◆ **WHAT YOU WILL DO**
Scan the records for "none" and copy each line that contains it.
SUPPLIED RECORDS section start
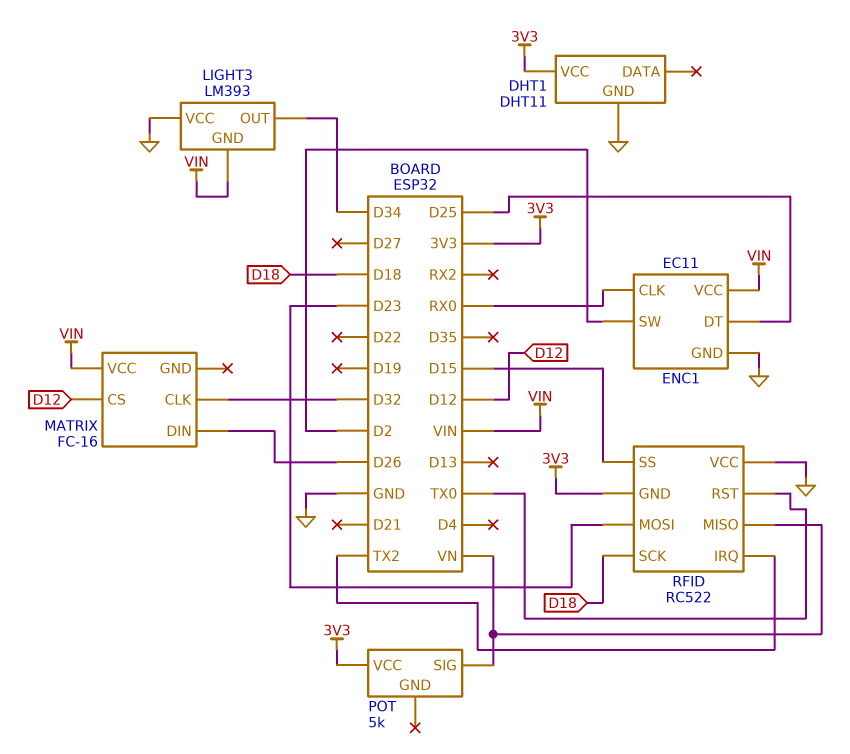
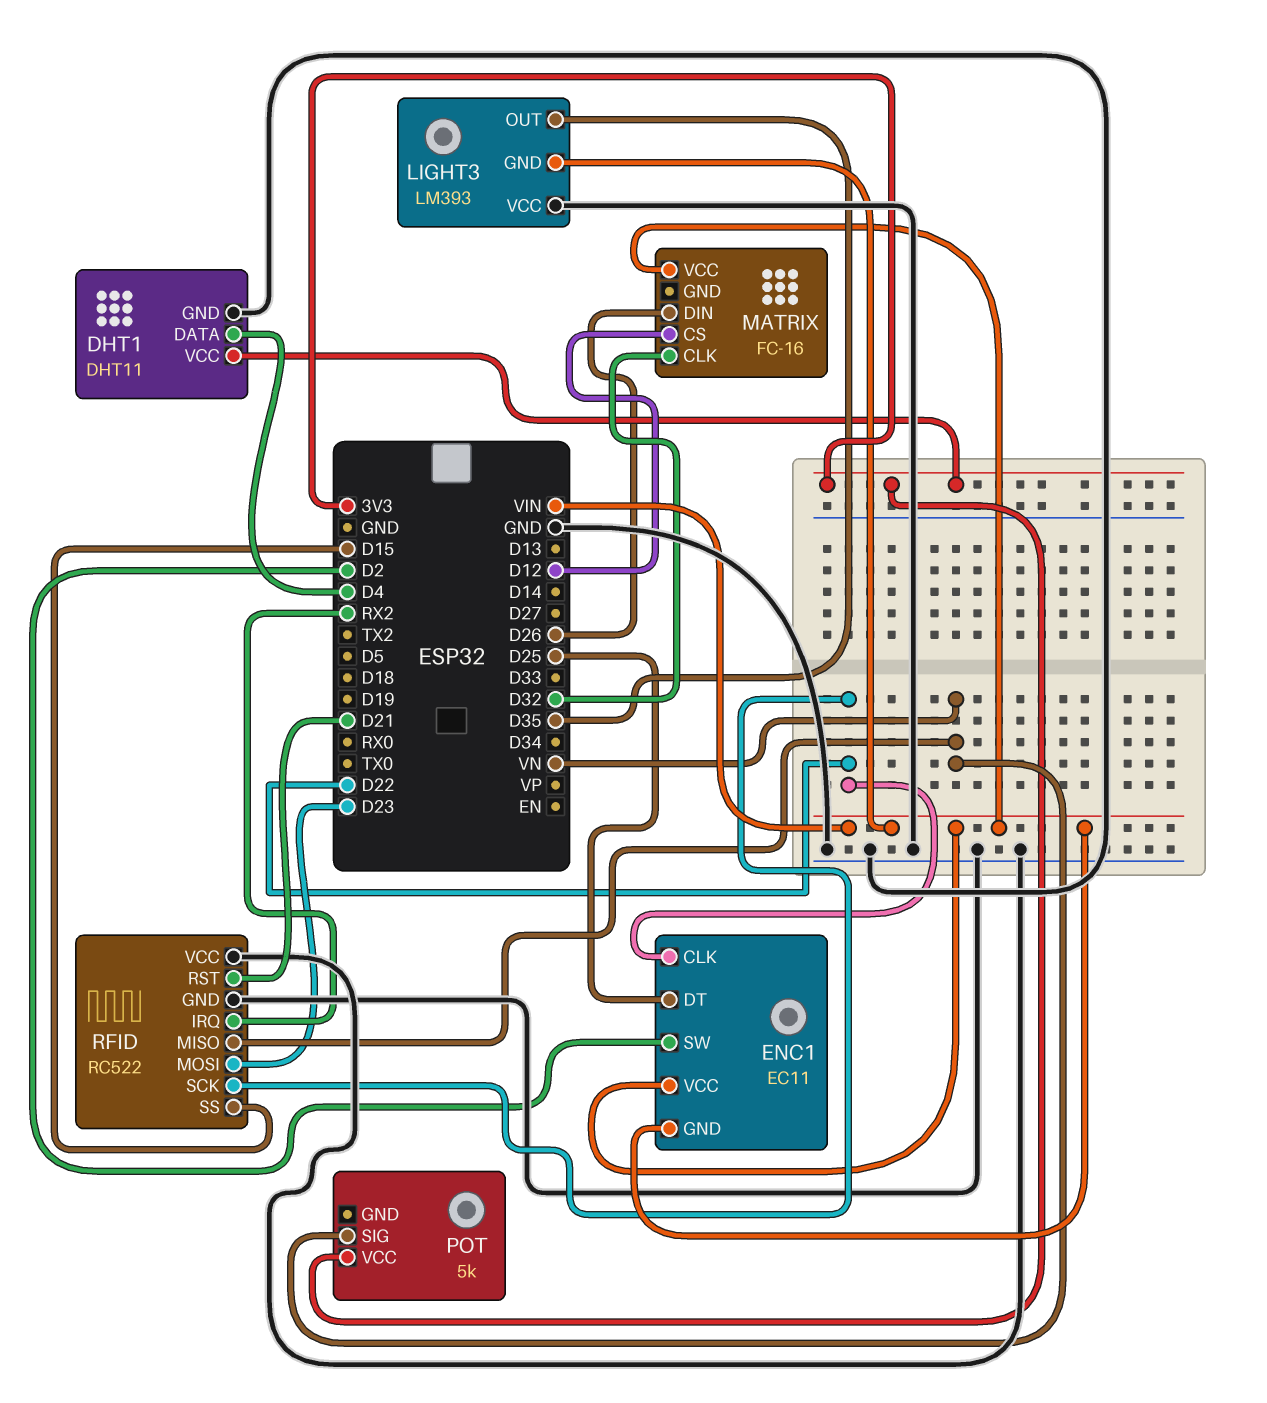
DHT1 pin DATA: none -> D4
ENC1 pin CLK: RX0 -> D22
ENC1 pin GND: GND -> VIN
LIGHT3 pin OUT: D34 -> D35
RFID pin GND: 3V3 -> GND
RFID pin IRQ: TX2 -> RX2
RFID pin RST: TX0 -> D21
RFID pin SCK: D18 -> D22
SUPPLIED RECORDS section end
SUPPLIED RECORDS section start
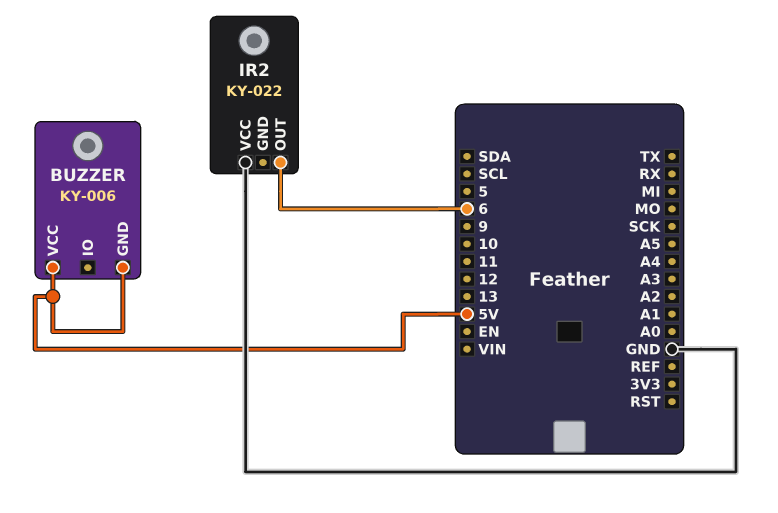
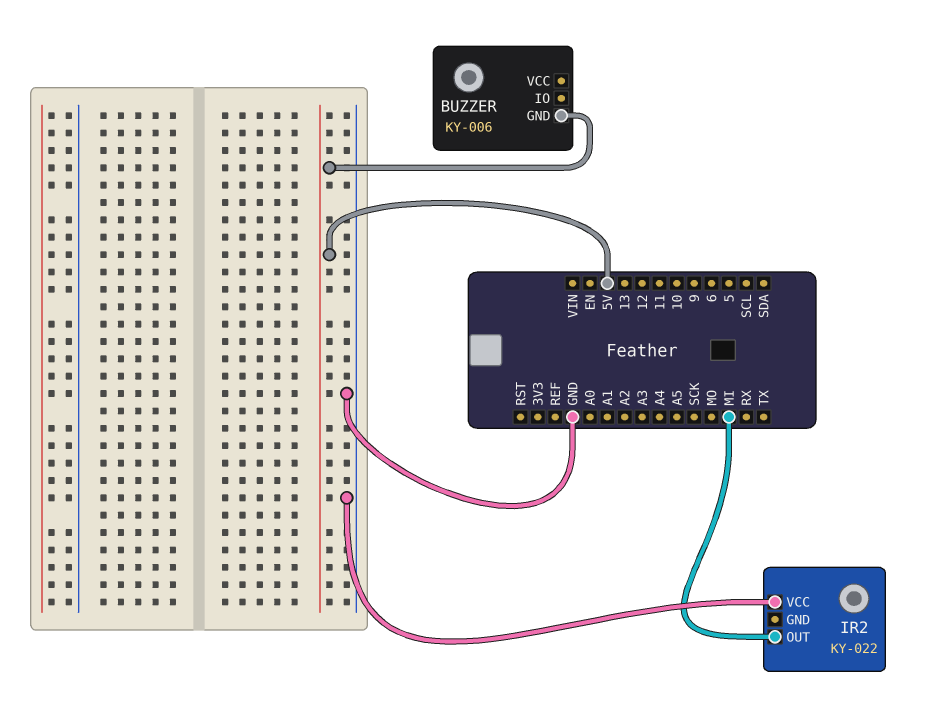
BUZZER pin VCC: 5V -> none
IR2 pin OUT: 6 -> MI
SUPPLIED RECORDS section end
SUPPLIED RECORDS section start
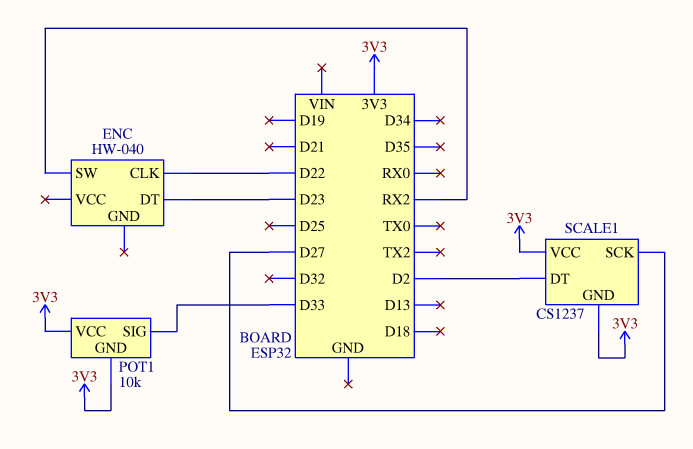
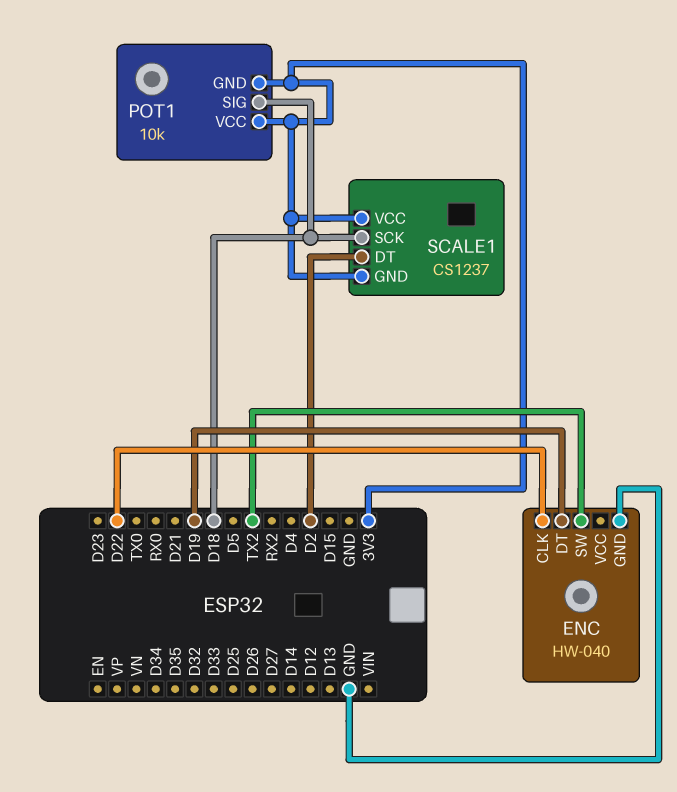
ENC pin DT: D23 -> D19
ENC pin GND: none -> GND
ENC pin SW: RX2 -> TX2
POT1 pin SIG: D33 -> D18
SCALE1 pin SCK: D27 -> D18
SUPPLIED RECORDS section end
◆ **RESULT OF THIS TASK**
DHT1 pin DATA: none -> D4
BUZZER pin VCC: 5V -> none
ENC pin GND: none -> GND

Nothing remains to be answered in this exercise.